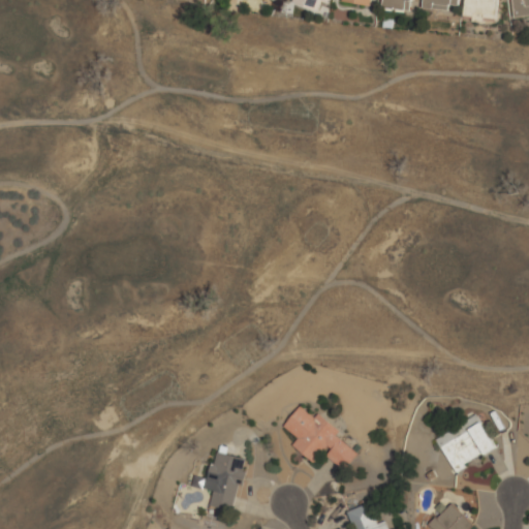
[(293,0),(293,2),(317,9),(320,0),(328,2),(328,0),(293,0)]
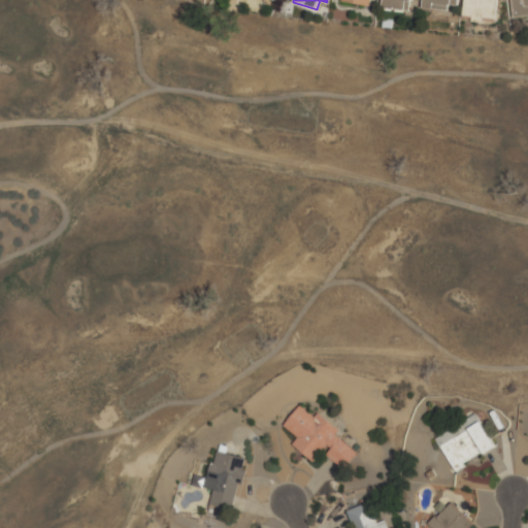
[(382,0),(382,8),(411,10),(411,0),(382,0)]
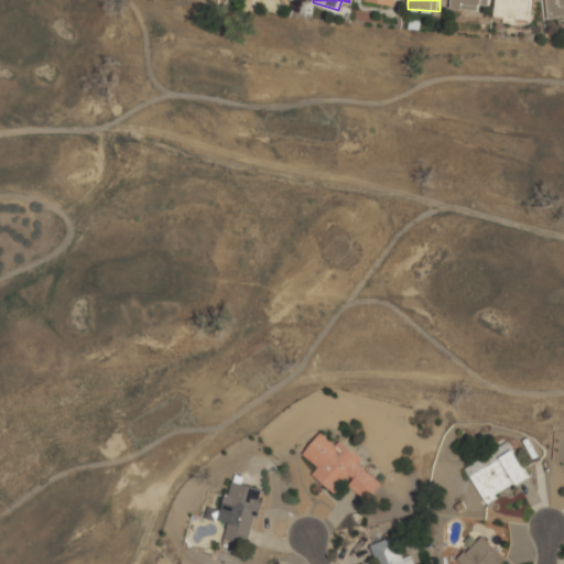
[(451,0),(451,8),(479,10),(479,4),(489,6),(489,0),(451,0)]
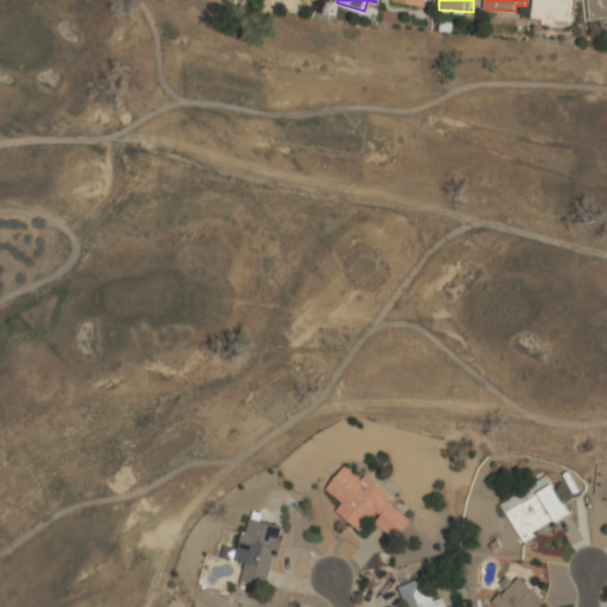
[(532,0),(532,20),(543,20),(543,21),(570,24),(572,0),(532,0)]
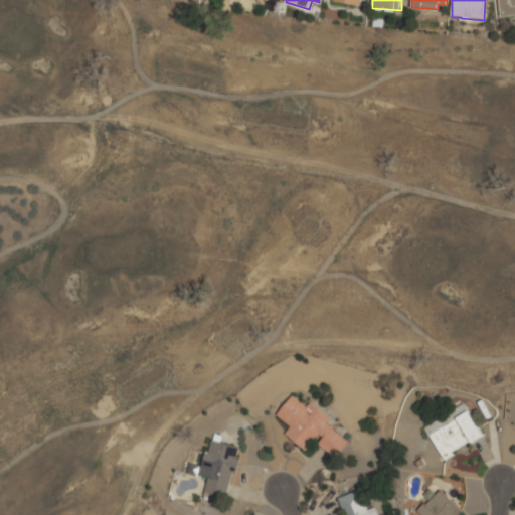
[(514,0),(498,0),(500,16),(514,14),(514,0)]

——————

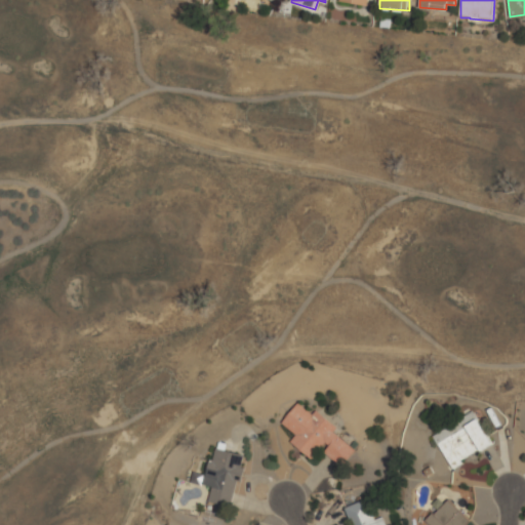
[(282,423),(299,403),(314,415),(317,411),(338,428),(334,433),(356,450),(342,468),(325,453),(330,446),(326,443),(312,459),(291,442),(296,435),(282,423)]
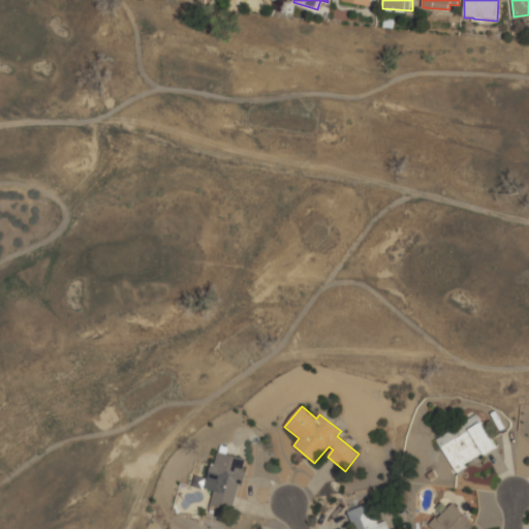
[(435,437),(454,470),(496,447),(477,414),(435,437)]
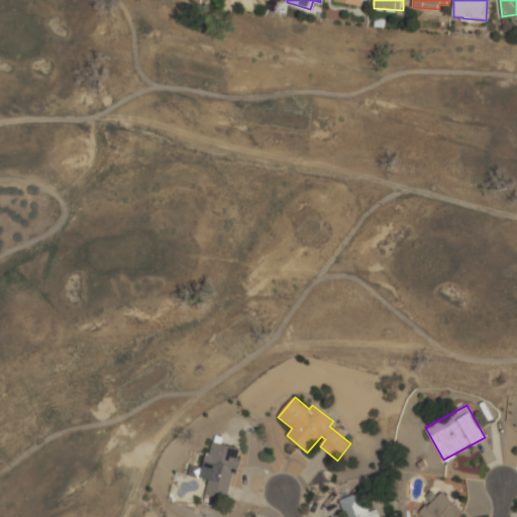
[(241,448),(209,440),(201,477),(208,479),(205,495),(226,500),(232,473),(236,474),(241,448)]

——————

Going by the data above, the answer is exactly the lines from the one holding "[(293,0),(293,2),(317,9),(320,0),(328,2),(328,0),(293,0)]" to the one holding "[(514,0),(498,0),(500,16),(514,14),(514,0)]", both kept, with the pictures left out.

Written reply:
[(293,0),(293,2),(317,9),(320,0),(328,2),(328,0),(293,0)]
[(382,0),(382,8),(411,10),(411,0),(382,0)]
[(451,0),(451,8),(479,10),(479,4),(489,6),(489,0),(451,0)]
[(532,0),(532,20),(543,20),(543,21),(570,24),(572,0),(532,0)]
[(514,0),(498,0),(500,16),(514,14),(514,0)]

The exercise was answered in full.